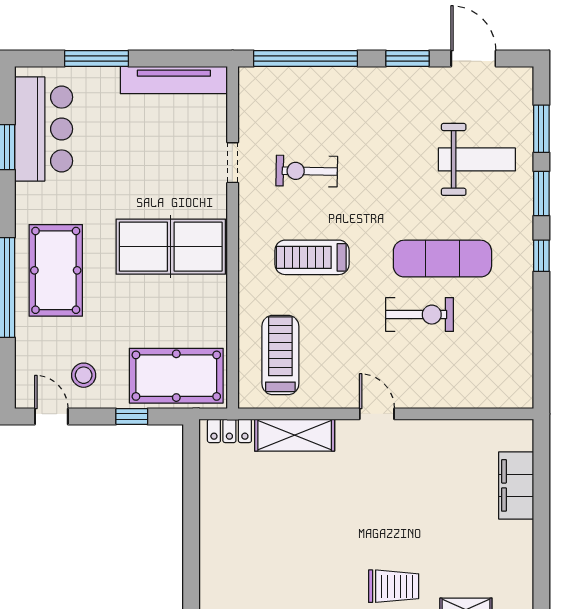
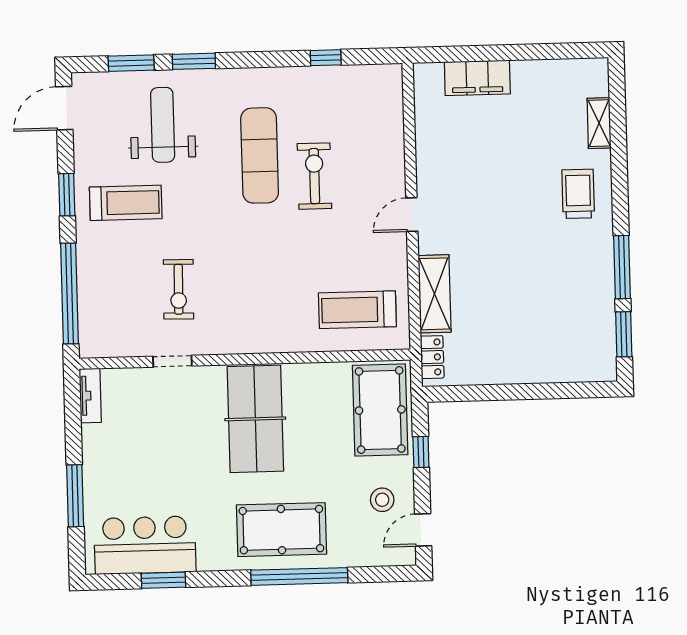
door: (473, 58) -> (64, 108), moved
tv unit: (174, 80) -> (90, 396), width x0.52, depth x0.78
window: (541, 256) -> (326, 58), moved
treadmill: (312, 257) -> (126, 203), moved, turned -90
--
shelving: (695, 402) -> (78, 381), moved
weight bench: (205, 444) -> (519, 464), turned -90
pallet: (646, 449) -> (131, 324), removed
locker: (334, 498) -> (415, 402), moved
* * *
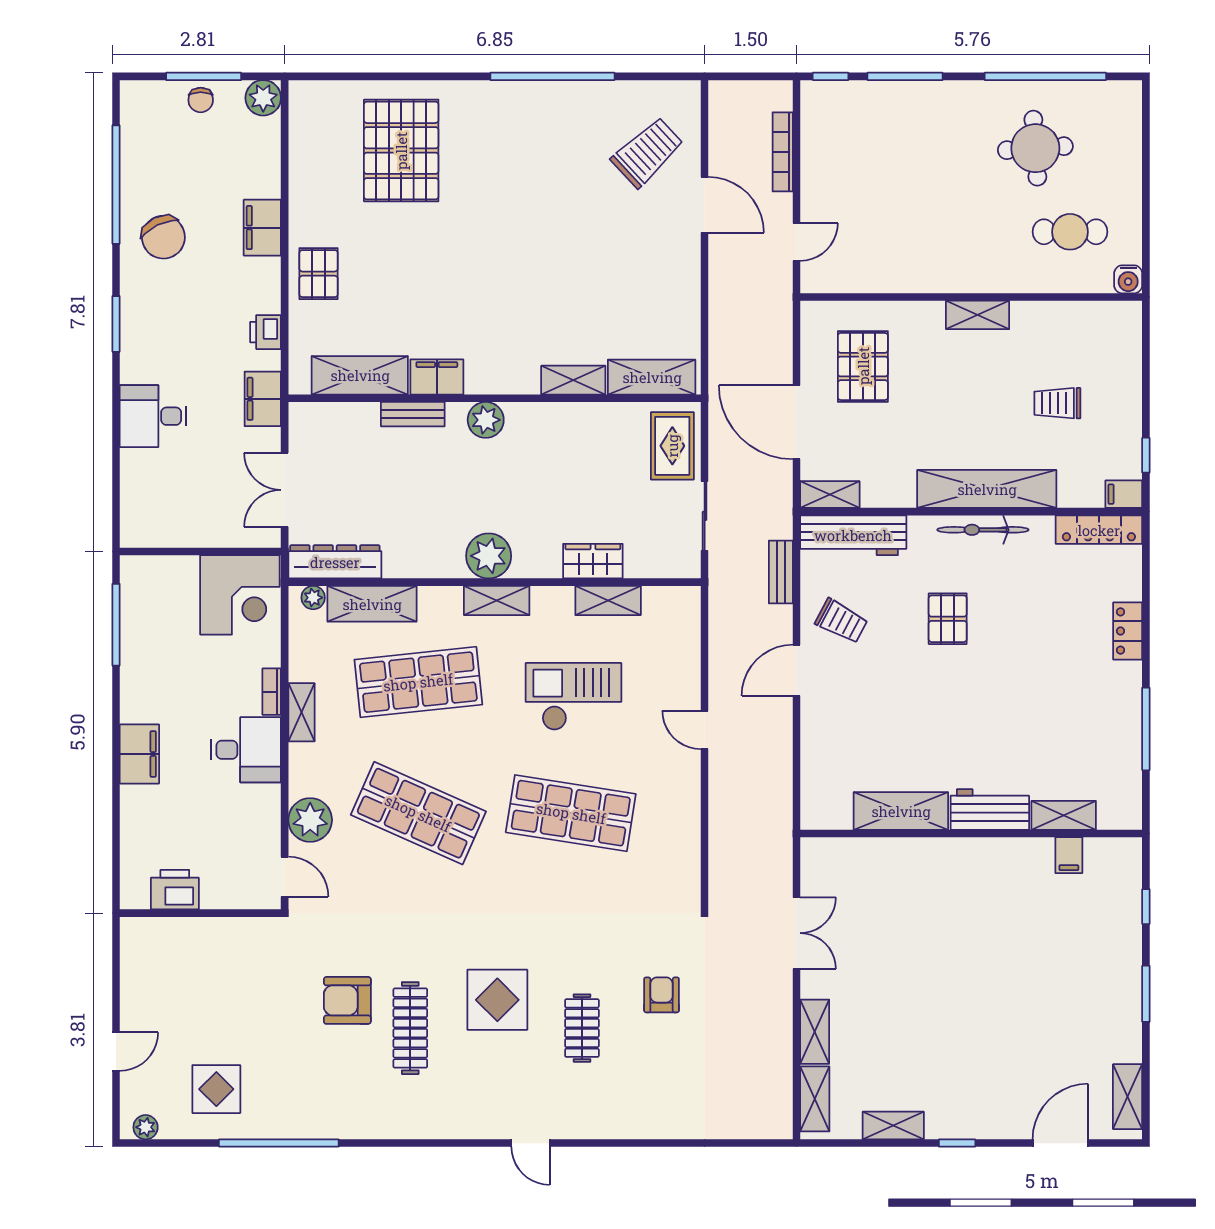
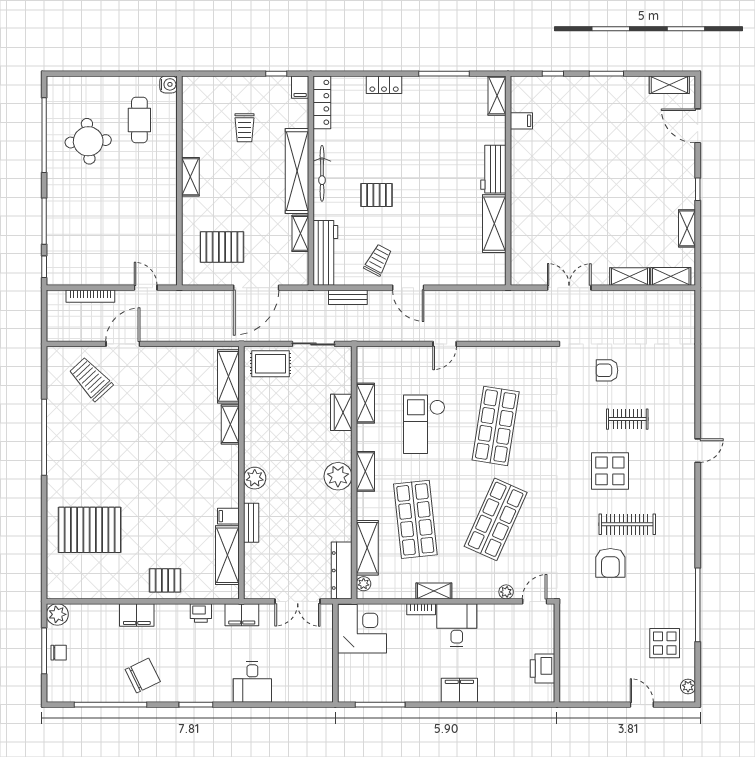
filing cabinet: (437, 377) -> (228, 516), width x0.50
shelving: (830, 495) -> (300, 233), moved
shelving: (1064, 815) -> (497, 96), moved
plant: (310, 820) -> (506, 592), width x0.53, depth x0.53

Exercise details: The response should hold exactly the lines starting at the line with "tv unit: (174, 80)" and ending at the line with "treadmill: (312, 257)", and no other line of the material above.

Task result:
tv unit: (174, 80) -> (90, 396), width x0.52, depth x0.78
window: (541, 256) -> (326, 58), moved
treadmill: (312, 257) -> (126, 203), moved, turned -90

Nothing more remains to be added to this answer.